§ **Description of the task**
Below are the records; work out how many lines among them contain "none", and write nothing besides that number.

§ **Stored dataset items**
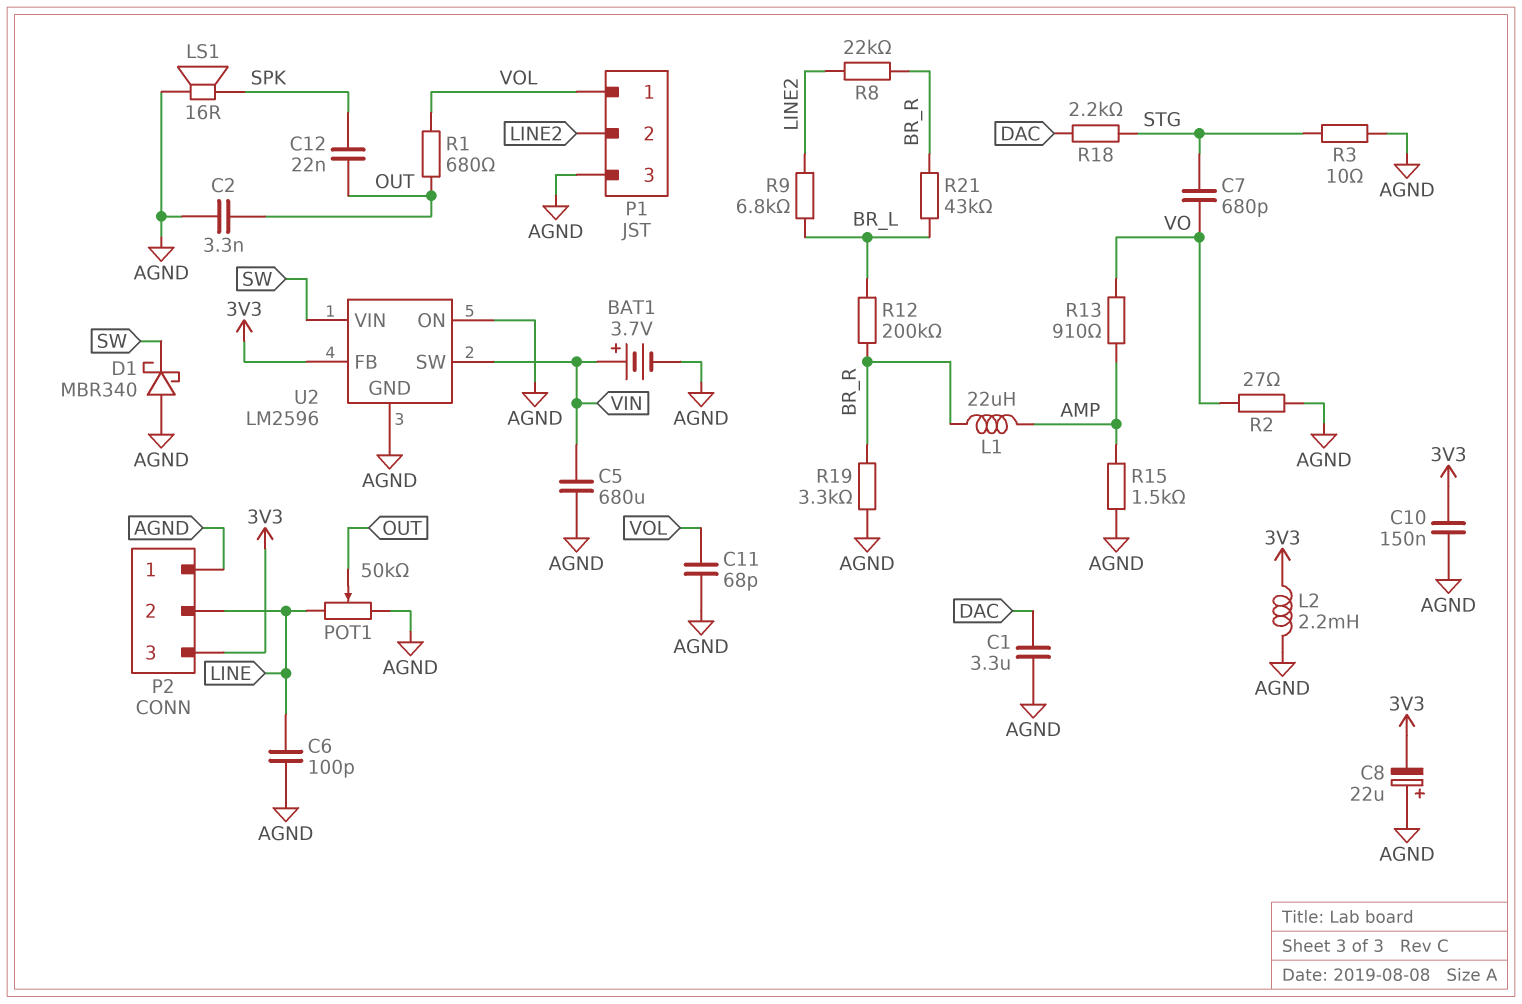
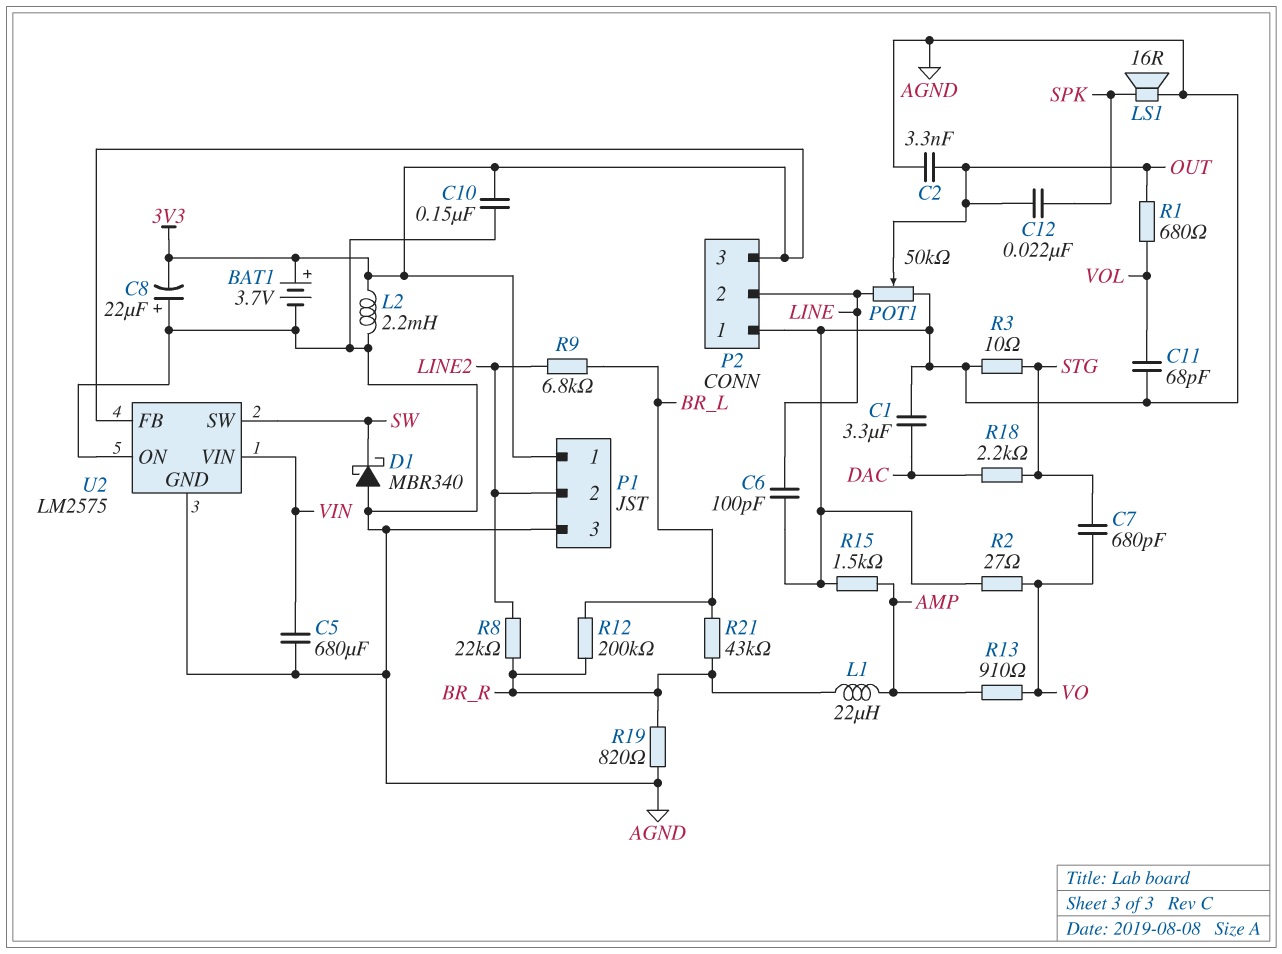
BAT1: 3.7V (plus VIN, minus AGND) -> 3.7V (plus 3V3, minus AGND)
P1 pin 1: VOL -> 3V3
R19: 3.3k (AGND, BR_R) -> 820 (AGND, BR_R)
U2: LM2596 -> LM2575
U2 pin SW: VIN -> SW
U2 pin VIN: SW -> VIN

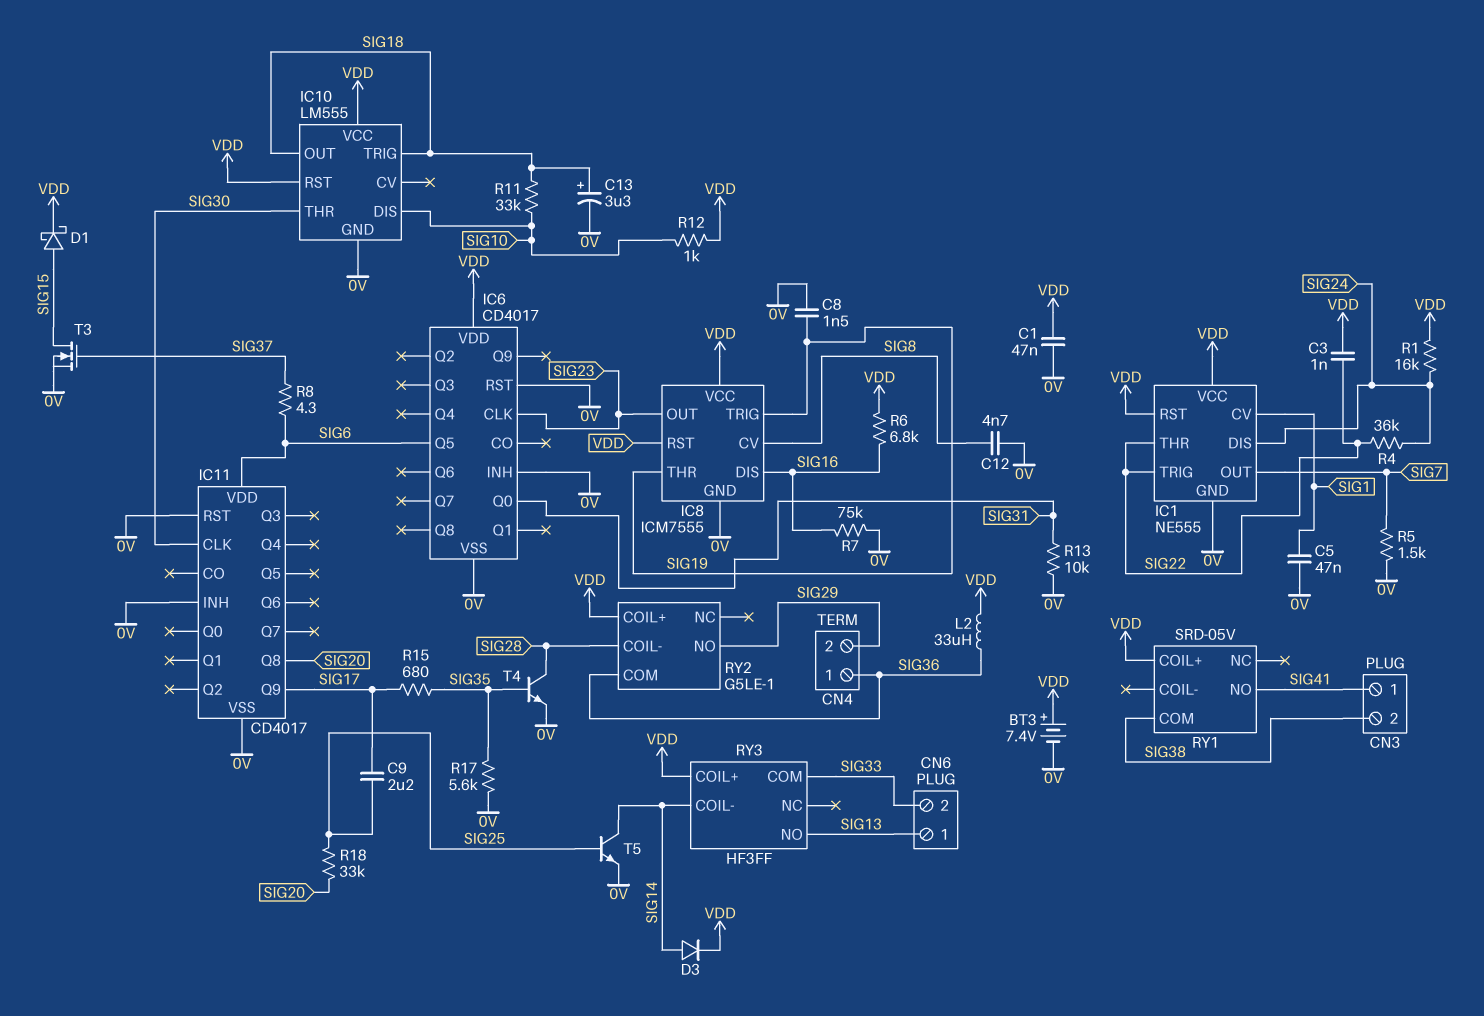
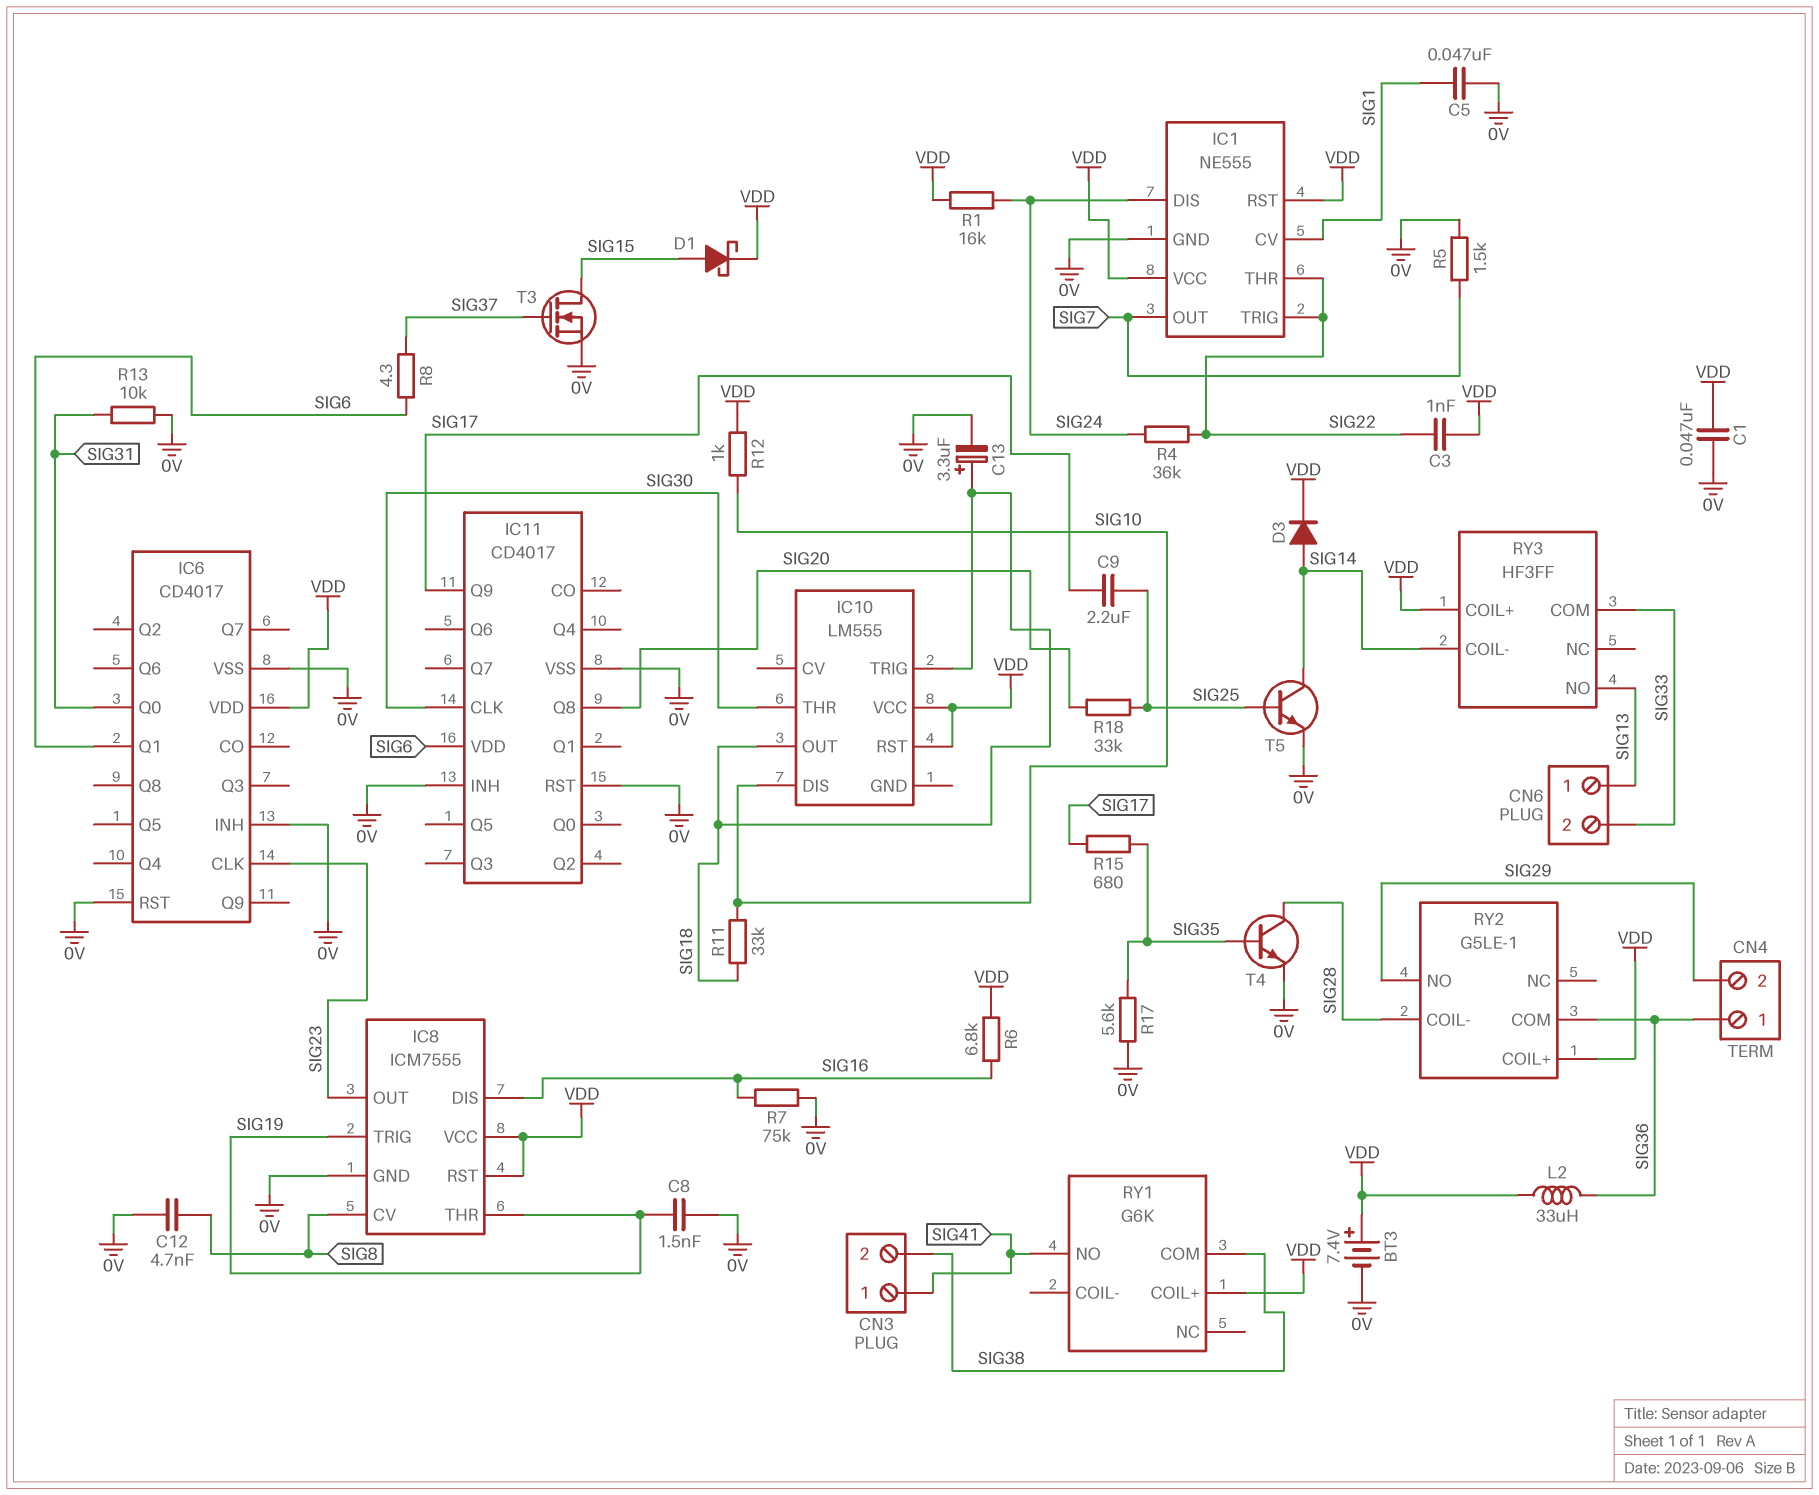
IC6 pin Q1: none -> SIG6
IC6 pin Q5: SIG6 -> none
IC10 pin GND: 0V -> none
RY1: SRD-05V -> G6K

§ **Problem solution**
3